◆ **WHAT YOU HAVE TO DO**: Among the entries below, find each line holding "AUDIO" and return it.

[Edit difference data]
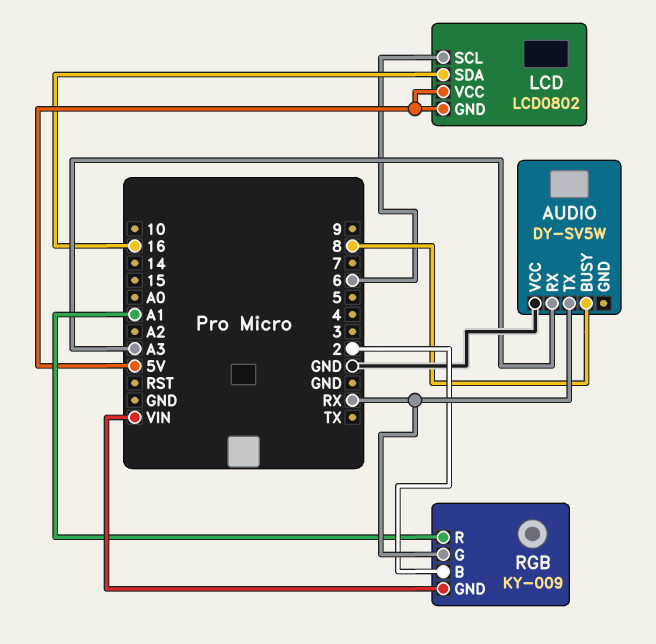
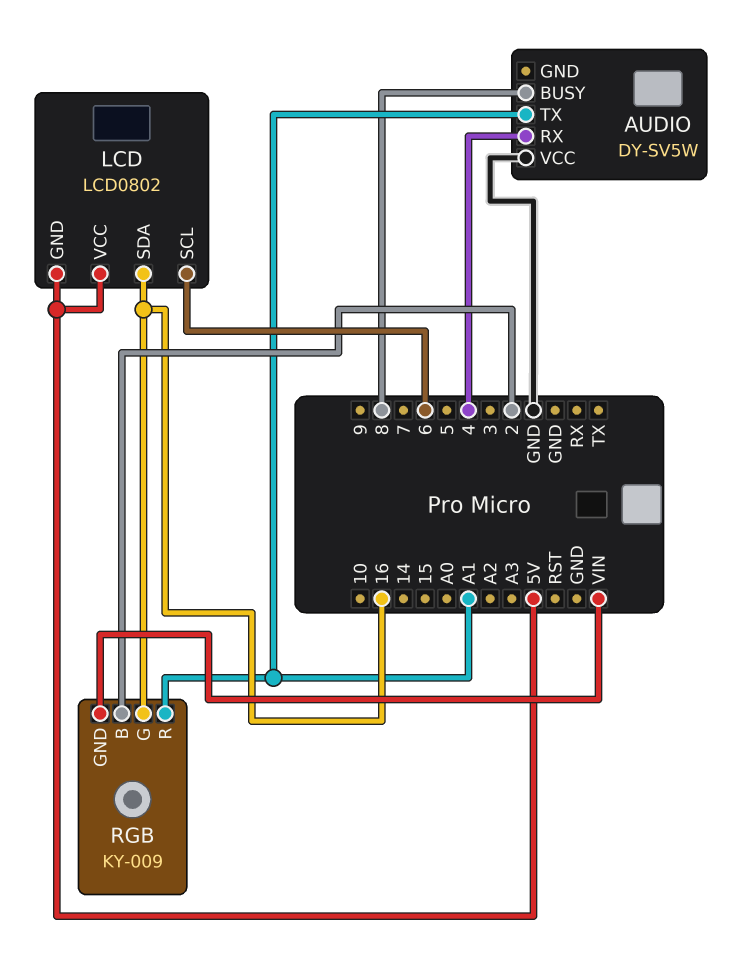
AUDIO pin RX: A3 -> 4
AUDIO pin TX: RX -> A1
RGB pin G: RX -> 16

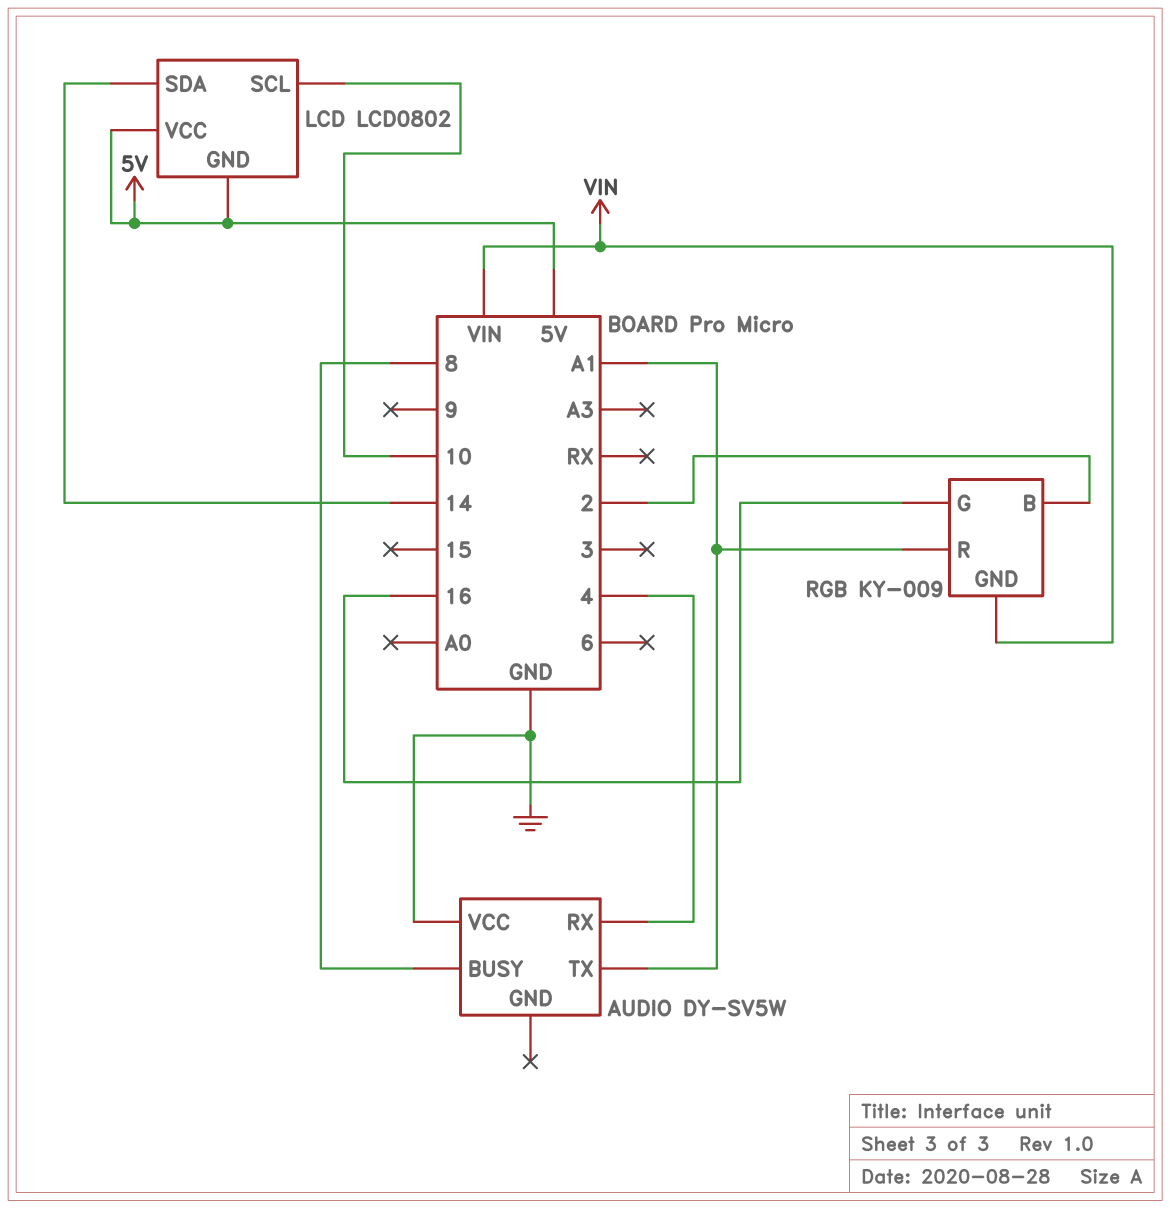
LCD pin SCL: 6 -> 10
LCD pin SDA: 16 -> 14

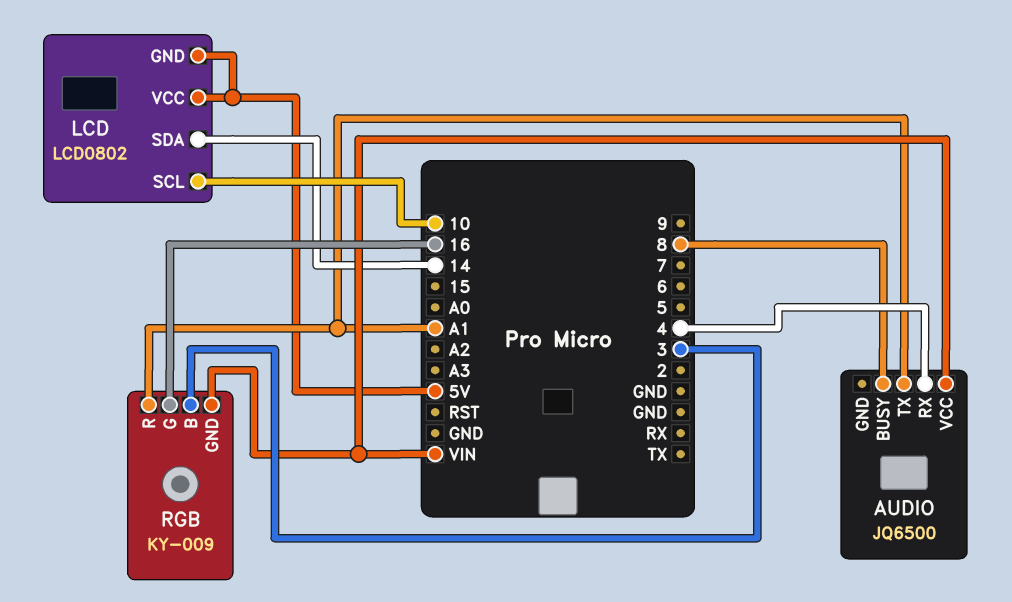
AUDIO: DY-SV5W -> JQ6500
AUDIO pin VCC: GND -> VIN
RGB pin B: 2 -> 3

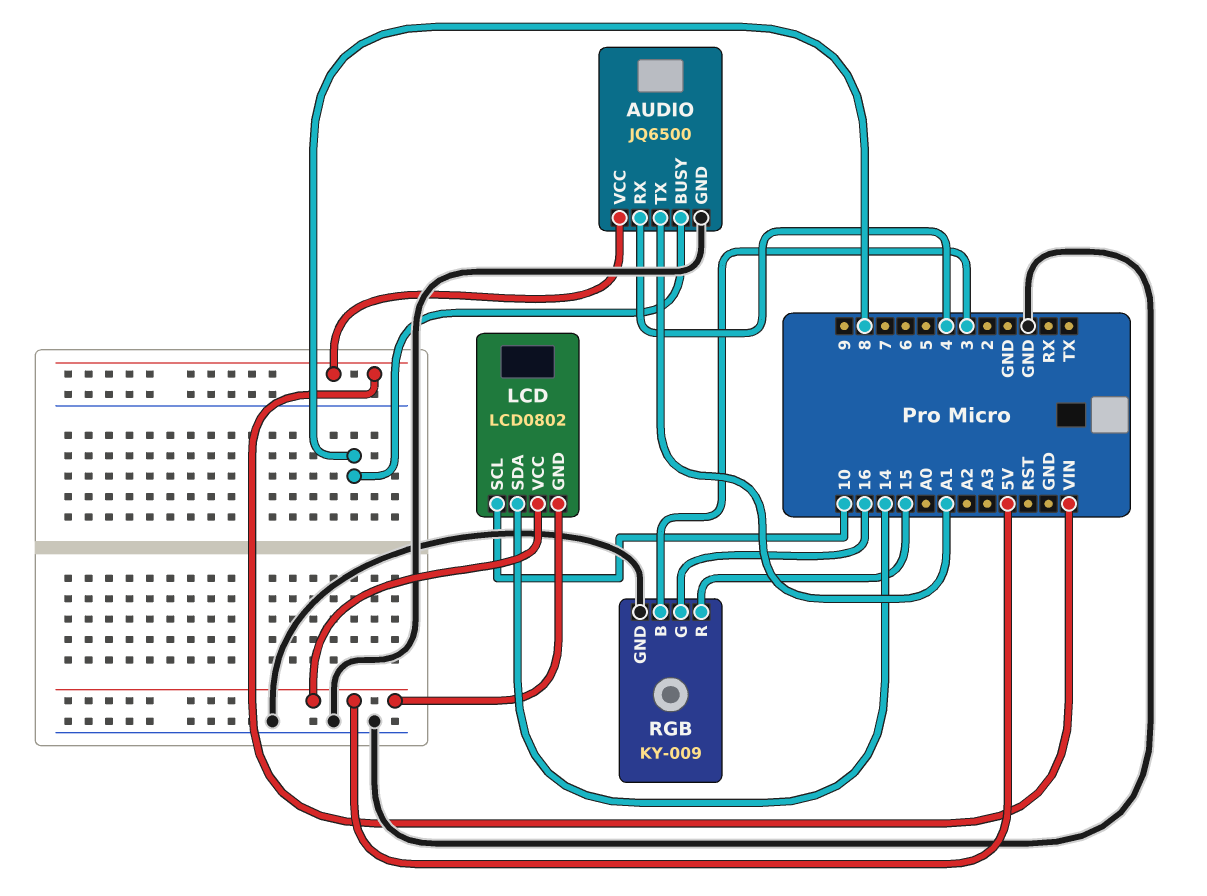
AUDIO pin GND: none -> GND
RGB pin GND: VIN -> GND
RGB pin R: A1 -> 15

◆ **TASK RESPONSE**:
AUDIO pin RX: A3 -> 4
AUDIO pin TX: RX -> A1
AUDIO: DY-SV5W -> JQ6500
AUDIO pin VCC: GND -> VIN
AUDIO pin GND: none -> GND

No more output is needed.